◆ What is expected: Give back the lines below verbatim, omitting all pictures.

Provided material Block Start

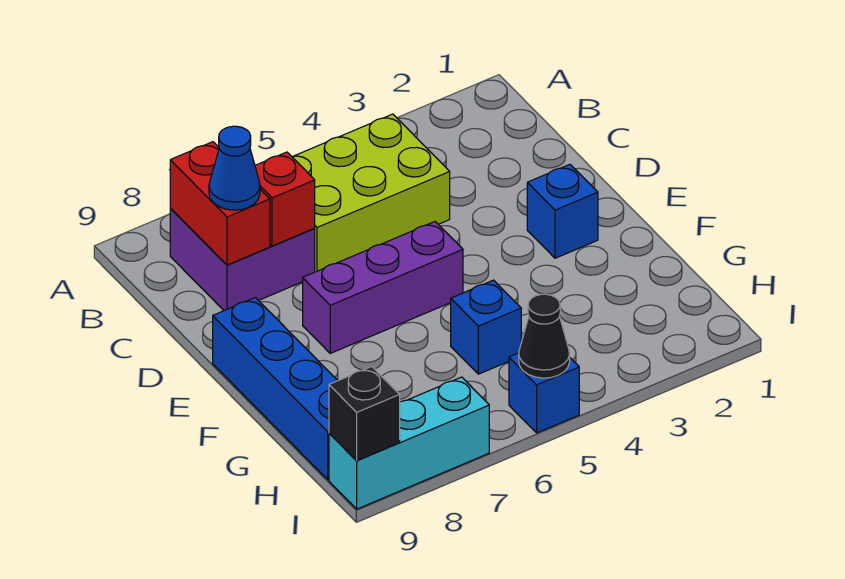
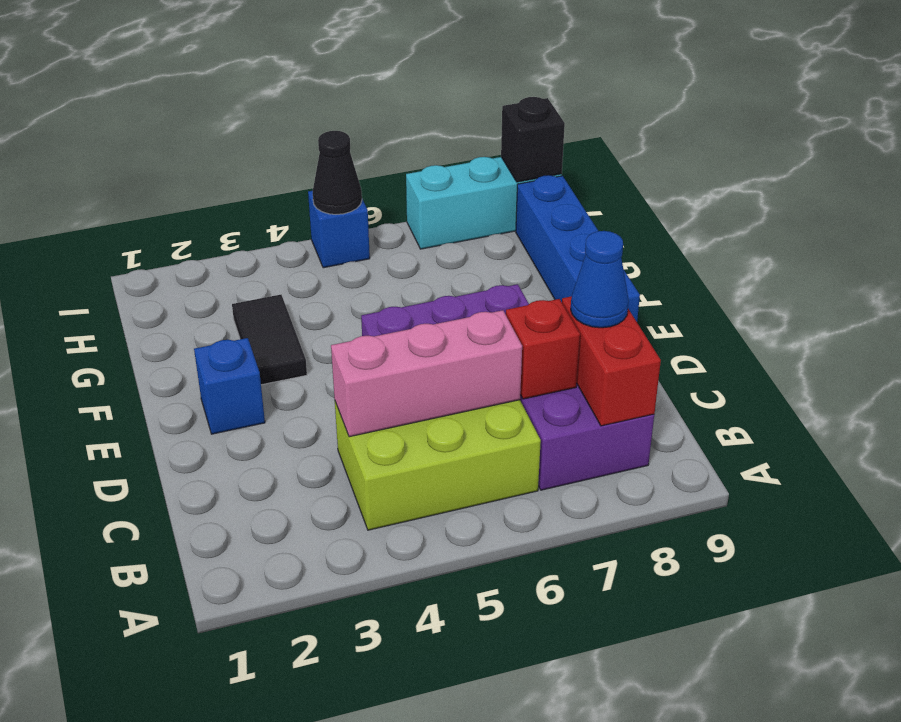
none -> pink brick C4:C6 level 2
none -> black tile F3:G3 level 1
blue brick G5 level 1 -> none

Provided material Block End

◆ Finished exercise:
none -> pink brick C4:C6 level 2
none -> black tile F3:G3 level 1
blue brick G5 level 1 -> none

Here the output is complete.